Your goal =>
For this exercise, repeat the whole listing below exactly. Leave the pictures out.

Dataset content =>
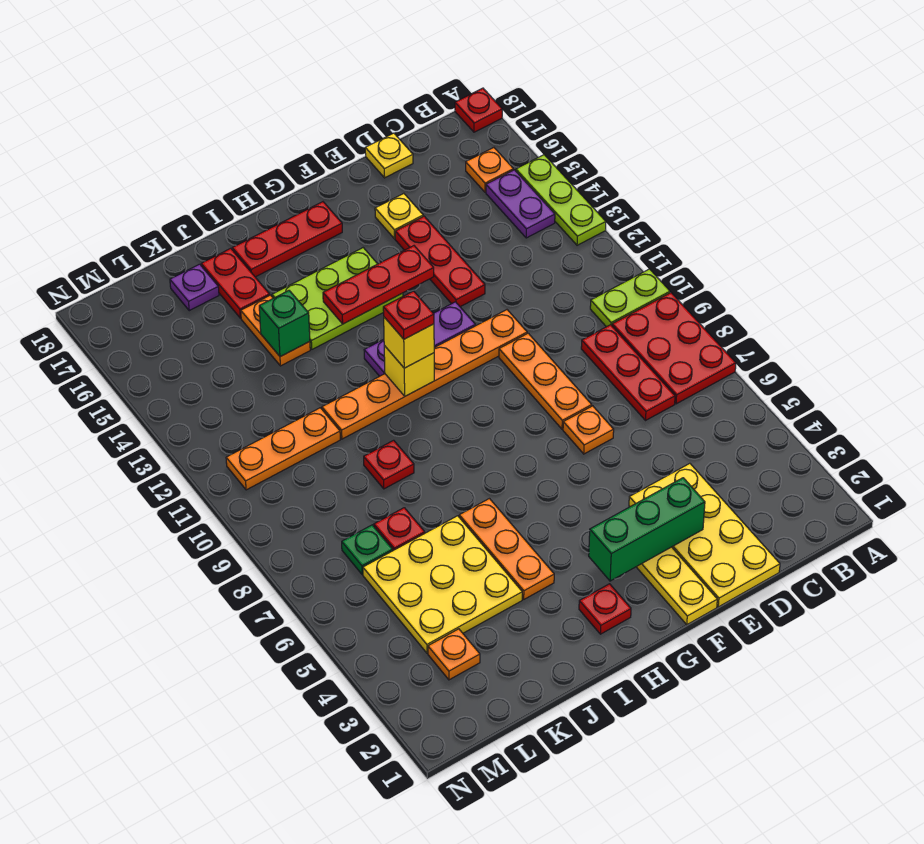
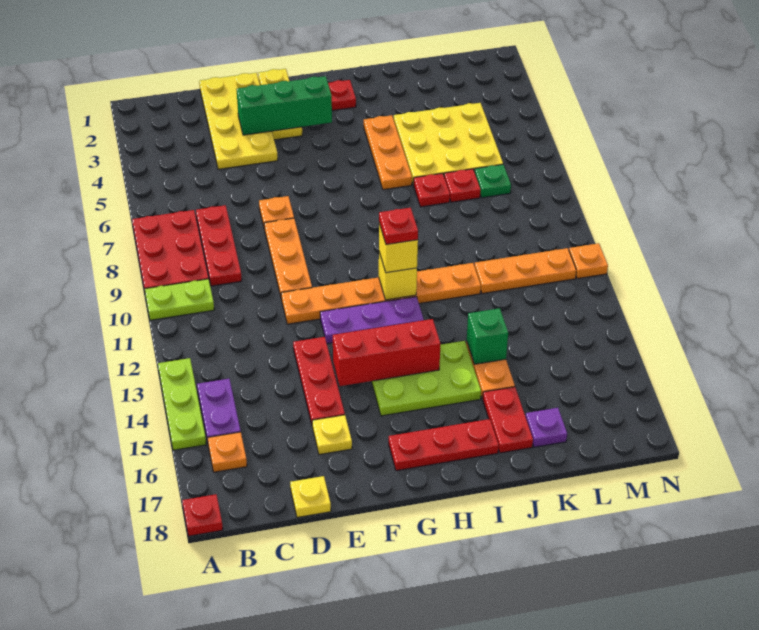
red plate F14:H14 level 2 -> red brick F14:H14 level 2
red plate J9 level 1 -> red plate J7 level 1
orange plate L3 level 1 -> orange plate N11 level 1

Response =>
red plate F14:H14 level 2 -> red brick F14:H14 level 2
red plate J9 level 1 -> red plate J7 level 1
orange plate L3 level 1 -> orange plate N11 level 1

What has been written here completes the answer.